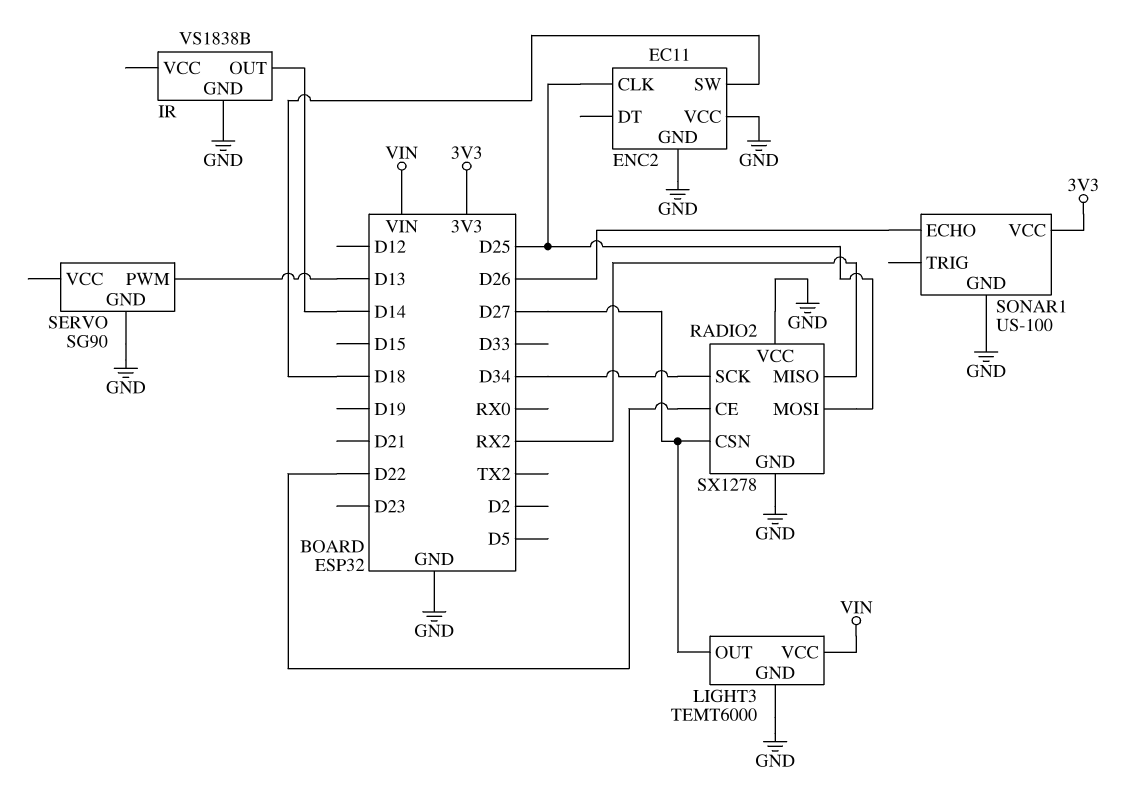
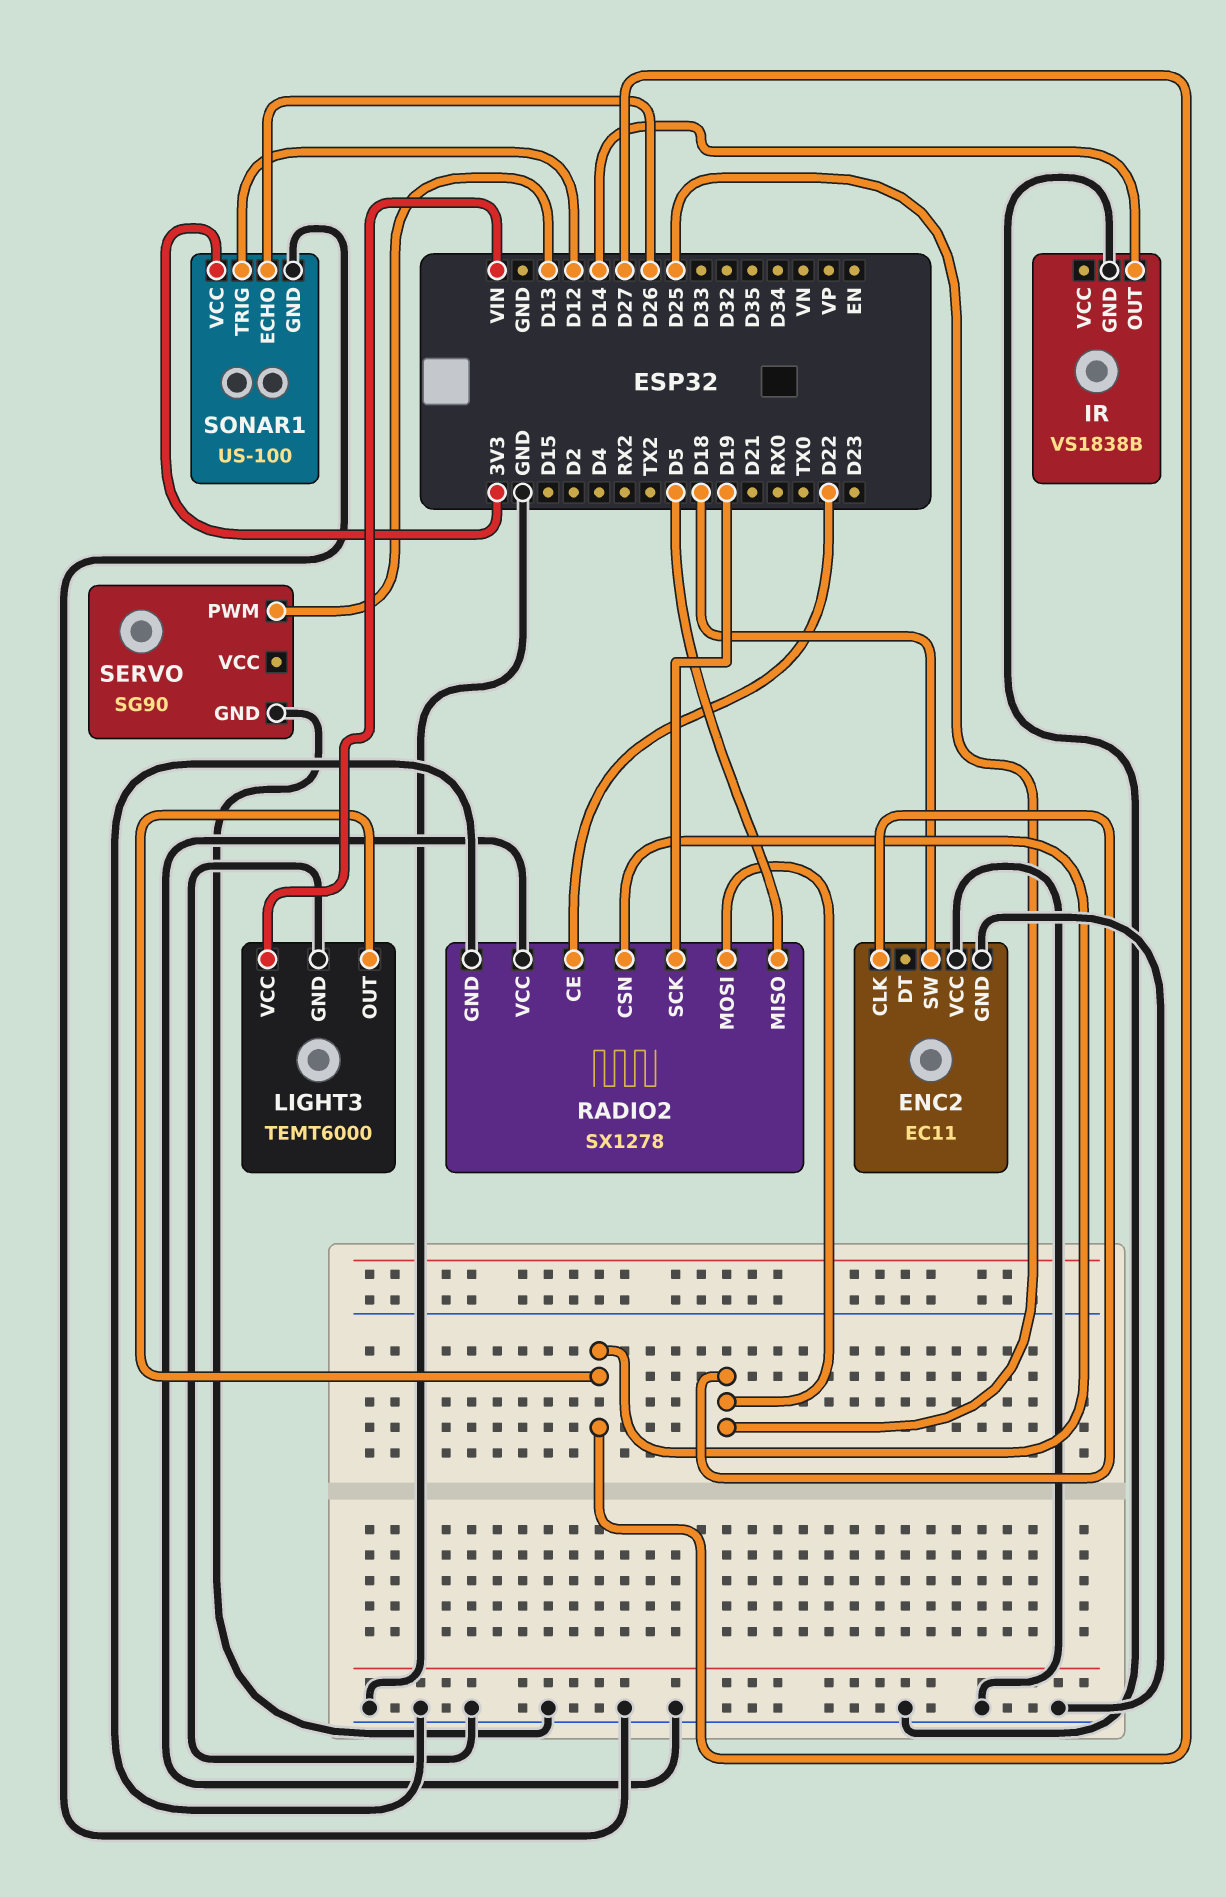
RADIO2 pin MISO: RX2 -> D5
RADIO2 pin SCK: D34 -> D19
SONAR1 pin TRIG: none -> D12

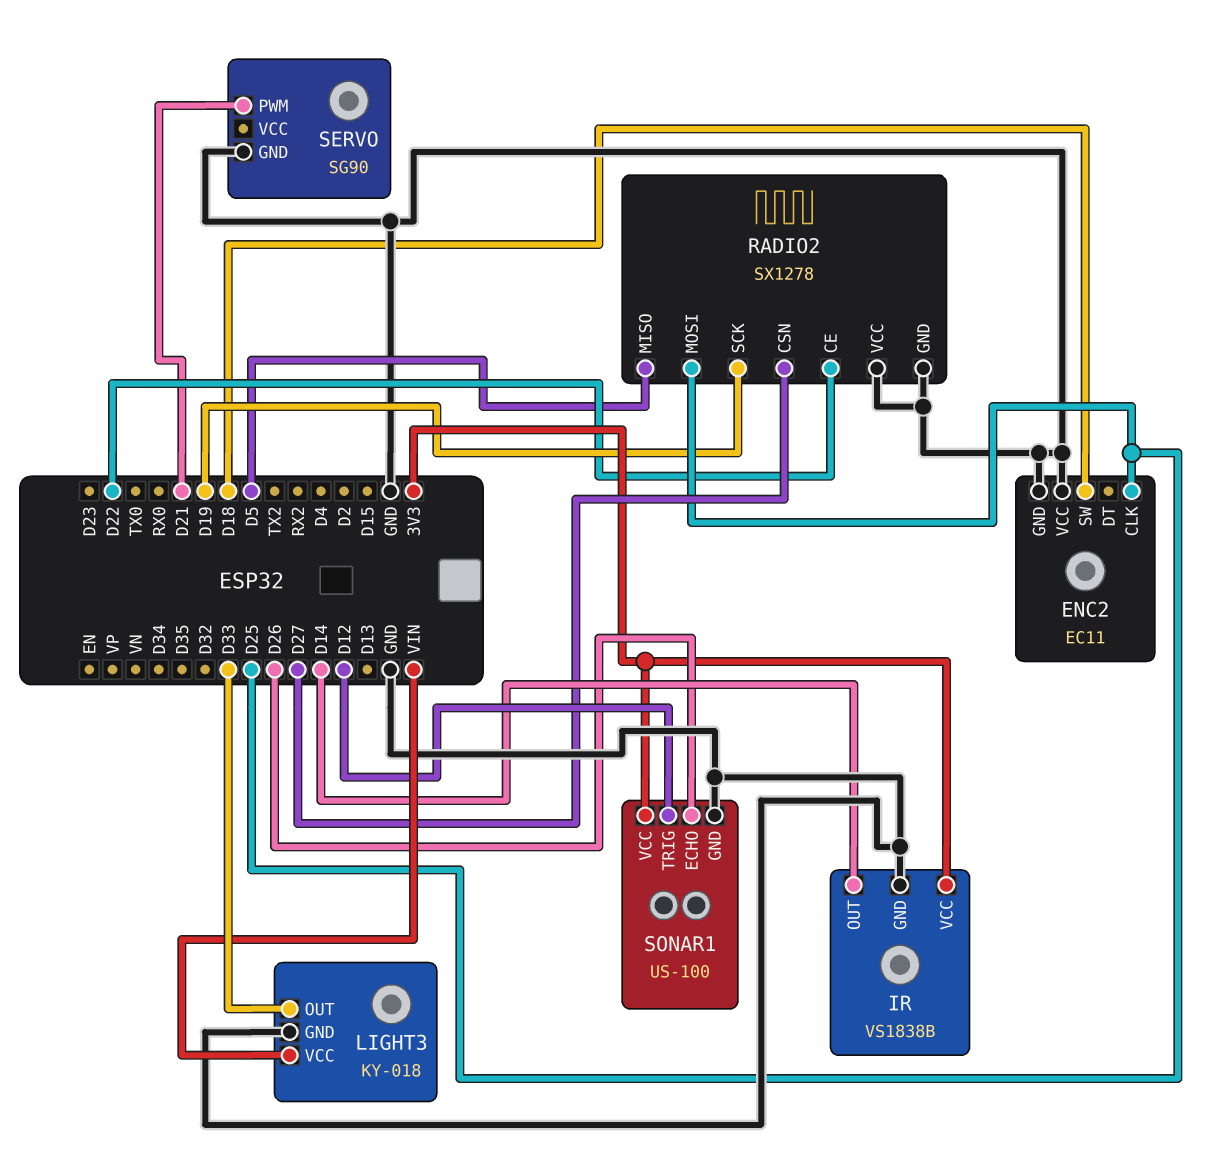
IR pin VCC: none -> 3V3
LIGHT3: TEMT6000 -> KY-018
LIGHT3 pin OUT: D27 -> D33
SERVO pin PWM: D13 -> D21

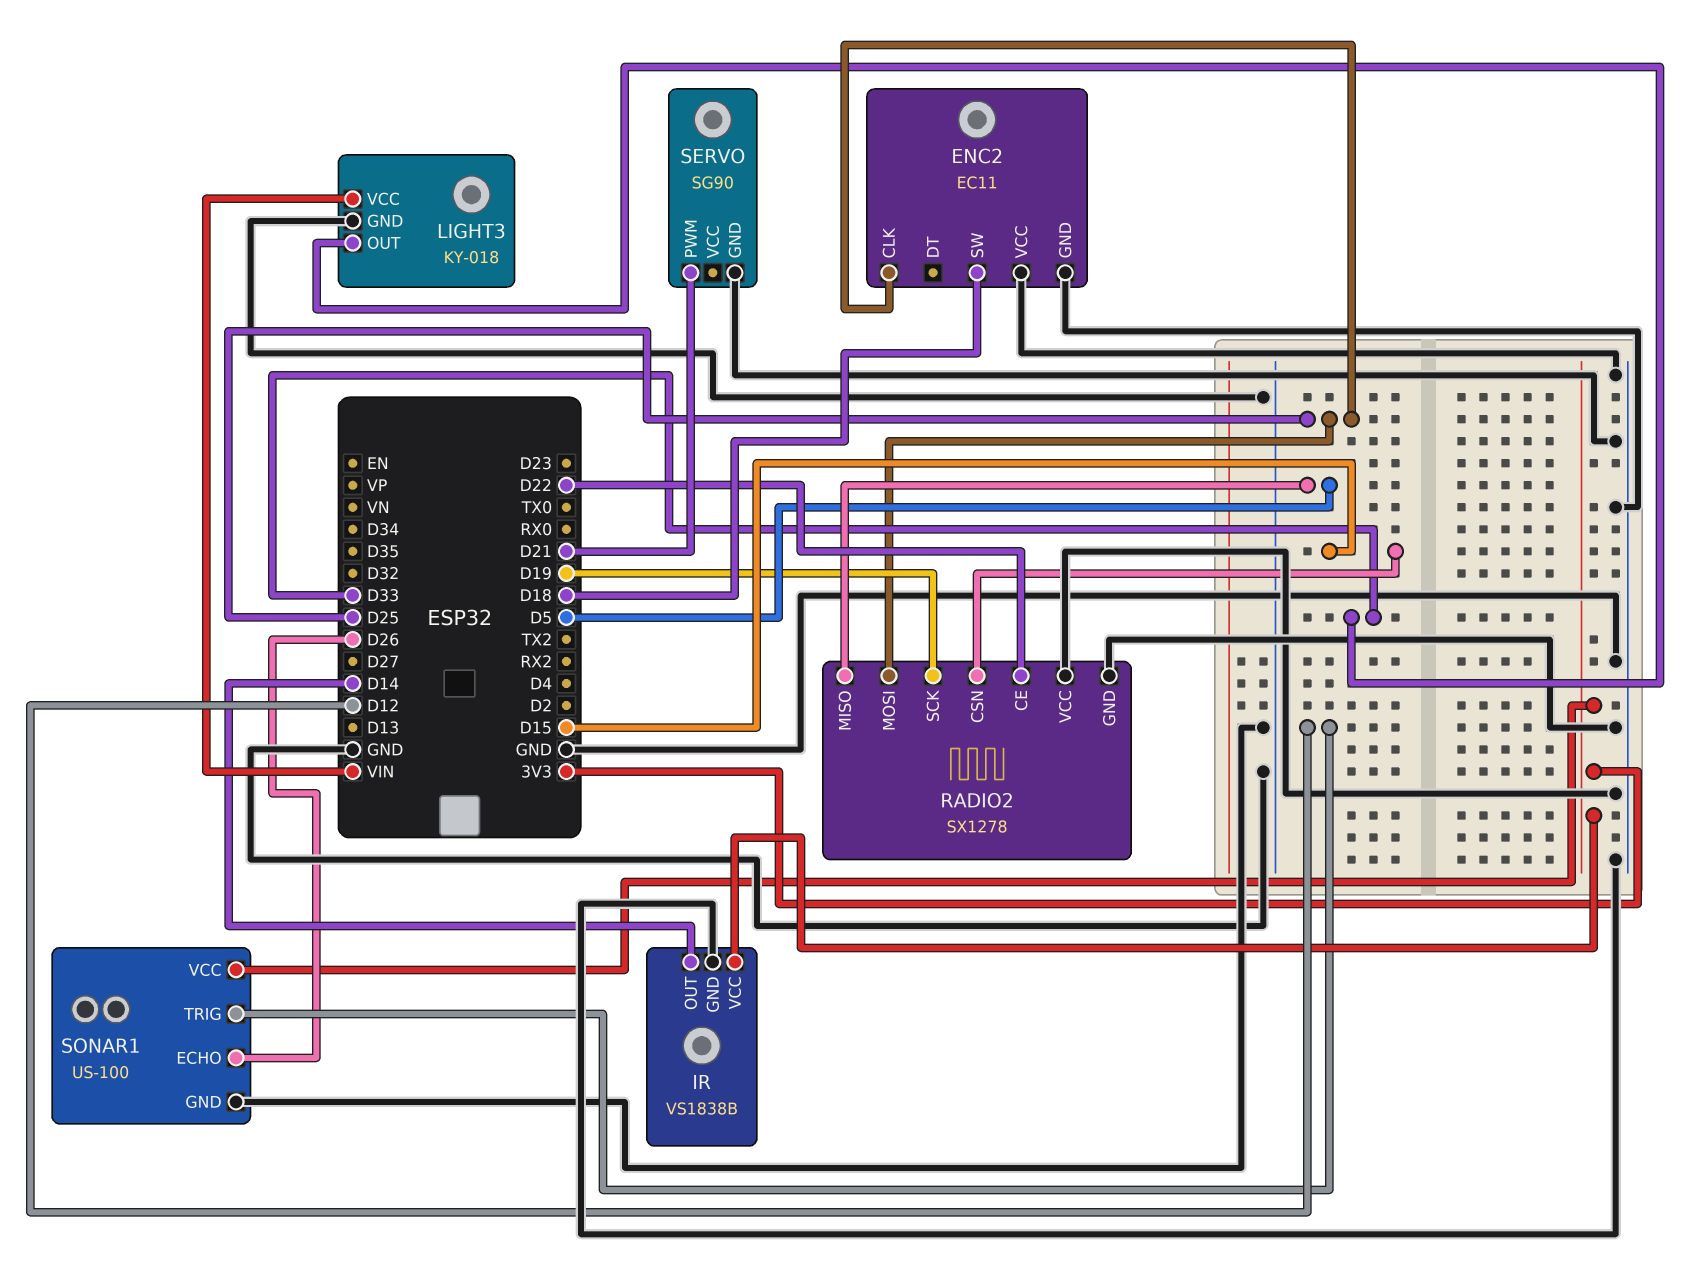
RADIO2 pin CSN: D27 -> D15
________
### EXERCISE BRIEF
Could you find every line in the records above that has the string "none" and copy it?

### RESULT OF THIS TASK
SONAR1 pin TRIG: none -> D12
IR pin VCC: none -> 3V3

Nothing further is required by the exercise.